_What to work on_
Only one stretch of the records below should be repeated. It starts with the line containing "The blue flashlight" and goes on through the line containing "The brown pencil", exactly as written.
-- Exercise data follows --
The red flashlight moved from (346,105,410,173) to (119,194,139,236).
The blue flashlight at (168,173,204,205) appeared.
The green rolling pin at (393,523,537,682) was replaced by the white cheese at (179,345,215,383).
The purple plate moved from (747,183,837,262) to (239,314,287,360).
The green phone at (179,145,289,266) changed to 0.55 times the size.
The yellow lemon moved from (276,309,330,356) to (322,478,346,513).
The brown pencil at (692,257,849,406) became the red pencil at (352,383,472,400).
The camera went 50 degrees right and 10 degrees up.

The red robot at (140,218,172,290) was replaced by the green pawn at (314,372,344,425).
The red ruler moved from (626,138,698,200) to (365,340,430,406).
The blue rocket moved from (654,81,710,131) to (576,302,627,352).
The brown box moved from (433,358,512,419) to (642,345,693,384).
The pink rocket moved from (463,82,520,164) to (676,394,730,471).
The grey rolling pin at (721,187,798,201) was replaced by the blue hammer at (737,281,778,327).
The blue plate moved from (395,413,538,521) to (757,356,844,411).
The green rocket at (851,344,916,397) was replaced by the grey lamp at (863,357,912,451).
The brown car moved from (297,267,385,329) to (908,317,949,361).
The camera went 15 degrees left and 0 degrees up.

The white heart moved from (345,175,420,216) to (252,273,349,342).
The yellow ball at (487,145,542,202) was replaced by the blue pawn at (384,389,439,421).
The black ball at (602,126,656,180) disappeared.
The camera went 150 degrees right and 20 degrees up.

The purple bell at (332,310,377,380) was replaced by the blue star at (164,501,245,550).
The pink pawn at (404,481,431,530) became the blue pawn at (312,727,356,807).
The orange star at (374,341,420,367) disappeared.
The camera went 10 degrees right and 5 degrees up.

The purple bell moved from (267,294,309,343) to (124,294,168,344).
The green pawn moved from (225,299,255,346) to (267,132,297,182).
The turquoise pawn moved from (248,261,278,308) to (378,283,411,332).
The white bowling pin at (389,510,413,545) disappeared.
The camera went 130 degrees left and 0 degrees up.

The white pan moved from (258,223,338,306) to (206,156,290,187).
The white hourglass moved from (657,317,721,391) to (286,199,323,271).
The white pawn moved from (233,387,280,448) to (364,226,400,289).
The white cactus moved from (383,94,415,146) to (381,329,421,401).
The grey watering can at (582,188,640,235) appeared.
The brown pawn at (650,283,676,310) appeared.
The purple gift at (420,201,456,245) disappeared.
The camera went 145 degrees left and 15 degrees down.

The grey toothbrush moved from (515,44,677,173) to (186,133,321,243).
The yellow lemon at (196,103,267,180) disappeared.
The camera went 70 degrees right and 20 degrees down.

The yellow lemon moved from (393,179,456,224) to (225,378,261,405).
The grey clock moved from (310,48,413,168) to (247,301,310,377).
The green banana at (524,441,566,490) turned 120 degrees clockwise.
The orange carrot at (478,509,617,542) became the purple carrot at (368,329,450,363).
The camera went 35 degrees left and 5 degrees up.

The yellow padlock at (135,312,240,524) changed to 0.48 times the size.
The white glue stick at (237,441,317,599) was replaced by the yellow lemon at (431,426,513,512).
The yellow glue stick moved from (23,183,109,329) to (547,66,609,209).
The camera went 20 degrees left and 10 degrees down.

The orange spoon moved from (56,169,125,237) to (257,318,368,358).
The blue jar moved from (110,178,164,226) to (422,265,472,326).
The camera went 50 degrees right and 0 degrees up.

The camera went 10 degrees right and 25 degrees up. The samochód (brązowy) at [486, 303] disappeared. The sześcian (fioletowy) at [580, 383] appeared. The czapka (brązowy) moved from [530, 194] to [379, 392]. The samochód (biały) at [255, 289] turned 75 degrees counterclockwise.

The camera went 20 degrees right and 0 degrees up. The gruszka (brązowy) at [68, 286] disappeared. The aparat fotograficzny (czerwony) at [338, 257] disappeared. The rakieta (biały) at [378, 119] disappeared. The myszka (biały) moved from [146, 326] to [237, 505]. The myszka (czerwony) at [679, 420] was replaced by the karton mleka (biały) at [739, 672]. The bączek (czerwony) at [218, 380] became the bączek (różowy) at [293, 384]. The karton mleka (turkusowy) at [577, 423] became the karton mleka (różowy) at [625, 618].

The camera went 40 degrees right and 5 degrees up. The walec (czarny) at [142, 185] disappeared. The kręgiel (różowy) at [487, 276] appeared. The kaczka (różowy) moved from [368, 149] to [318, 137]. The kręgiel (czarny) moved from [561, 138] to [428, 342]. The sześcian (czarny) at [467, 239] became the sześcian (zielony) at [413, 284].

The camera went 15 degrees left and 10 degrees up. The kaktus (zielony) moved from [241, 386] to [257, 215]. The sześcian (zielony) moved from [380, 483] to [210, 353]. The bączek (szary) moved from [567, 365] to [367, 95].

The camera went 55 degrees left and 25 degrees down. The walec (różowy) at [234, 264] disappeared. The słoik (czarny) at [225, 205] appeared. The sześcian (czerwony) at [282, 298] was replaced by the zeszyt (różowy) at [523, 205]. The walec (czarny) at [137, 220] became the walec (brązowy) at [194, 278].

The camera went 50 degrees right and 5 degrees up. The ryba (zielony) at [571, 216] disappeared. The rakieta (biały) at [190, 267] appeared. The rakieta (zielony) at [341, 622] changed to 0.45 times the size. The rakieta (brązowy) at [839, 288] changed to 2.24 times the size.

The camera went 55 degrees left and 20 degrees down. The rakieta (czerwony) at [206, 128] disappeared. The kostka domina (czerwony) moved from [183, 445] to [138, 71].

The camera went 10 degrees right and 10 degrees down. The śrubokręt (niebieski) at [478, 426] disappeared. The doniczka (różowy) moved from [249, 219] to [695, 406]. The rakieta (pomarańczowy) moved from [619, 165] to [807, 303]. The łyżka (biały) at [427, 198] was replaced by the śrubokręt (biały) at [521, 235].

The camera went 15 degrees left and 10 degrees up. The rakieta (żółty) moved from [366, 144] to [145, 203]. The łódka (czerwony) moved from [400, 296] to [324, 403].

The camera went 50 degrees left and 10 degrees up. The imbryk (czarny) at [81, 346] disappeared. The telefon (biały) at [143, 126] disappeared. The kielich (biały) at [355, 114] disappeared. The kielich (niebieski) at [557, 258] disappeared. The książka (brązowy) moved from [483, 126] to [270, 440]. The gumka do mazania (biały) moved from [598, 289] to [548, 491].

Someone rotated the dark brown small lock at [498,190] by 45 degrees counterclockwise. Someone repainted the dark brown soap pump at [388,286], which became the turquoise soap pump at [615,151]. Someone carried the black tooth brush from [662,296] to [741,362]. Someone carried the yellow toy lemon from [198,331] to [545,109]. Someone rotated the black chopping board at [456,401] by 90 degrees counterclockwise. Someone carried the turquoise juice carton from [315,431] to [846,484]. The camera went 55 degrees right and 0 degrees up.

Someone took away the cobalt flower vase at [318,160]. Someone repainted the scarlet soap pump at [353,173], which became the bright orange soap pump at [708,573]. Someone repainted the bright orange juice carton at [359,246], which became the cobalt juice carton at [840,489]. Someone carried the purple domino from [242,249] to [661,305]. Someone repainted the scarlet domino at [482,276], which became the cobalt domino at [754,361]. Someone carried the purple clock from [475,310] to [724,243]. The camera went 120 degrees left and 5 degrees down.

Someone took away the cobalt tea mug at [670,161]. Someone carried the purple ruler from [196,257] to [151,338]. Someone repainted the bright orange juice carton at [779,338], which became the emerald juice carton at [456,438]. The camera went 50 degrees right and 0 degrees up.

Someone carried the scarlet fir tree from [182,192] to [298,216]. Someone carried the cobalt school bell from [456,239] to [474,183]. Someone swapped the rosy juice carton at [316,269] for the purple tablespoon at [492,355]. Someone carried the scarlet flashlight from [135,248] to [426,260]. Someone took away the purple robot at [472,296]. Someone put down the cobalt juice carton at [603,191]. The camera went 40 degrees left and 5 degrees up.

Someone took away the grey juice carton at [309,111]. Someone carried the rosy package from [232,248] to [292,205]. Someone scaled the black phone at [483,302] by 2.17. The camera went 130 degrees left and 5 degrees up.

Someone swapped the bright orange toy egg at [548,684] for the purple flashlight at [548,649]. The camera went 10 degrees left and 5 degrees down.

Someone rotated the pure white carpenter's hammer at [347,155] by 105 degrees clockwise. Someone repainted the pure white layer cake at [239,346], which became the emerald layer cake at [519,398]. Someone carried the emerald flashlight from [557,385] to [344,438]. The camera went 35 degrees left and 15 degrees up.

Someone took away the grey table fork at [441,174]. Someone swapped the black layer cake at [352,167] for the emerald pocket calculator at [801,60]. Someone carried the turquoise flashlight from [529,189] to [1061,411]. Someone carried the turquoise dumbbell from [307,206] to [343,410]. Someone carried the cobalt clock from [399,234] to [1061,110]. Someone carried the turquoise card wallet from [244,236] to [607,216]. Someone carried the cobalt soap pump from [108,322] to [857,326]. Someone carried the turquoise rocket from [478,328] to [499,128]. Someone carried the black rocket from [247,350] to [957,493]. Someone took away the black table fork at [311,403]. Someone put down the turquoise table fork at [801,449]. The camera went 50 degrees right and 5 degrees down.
-- Exercise data concluded --
_Response_
The blue flashlight at (168,173,204,205) appeared.
The green rolling pin at (393,523,537,682) was replaced by the white cheese at (179,345,215,383).
The purple plate moved from (747,183,837,262) to (239,314,287,360).
The green phone at (179,145,289,266) changed to 0.55 times the size.
The yellow lemon moved from (276,309,330,356) to (322,478,346,513).
The brown pencil at (692,257,849,406) became the red pencil at (352,383,472,400).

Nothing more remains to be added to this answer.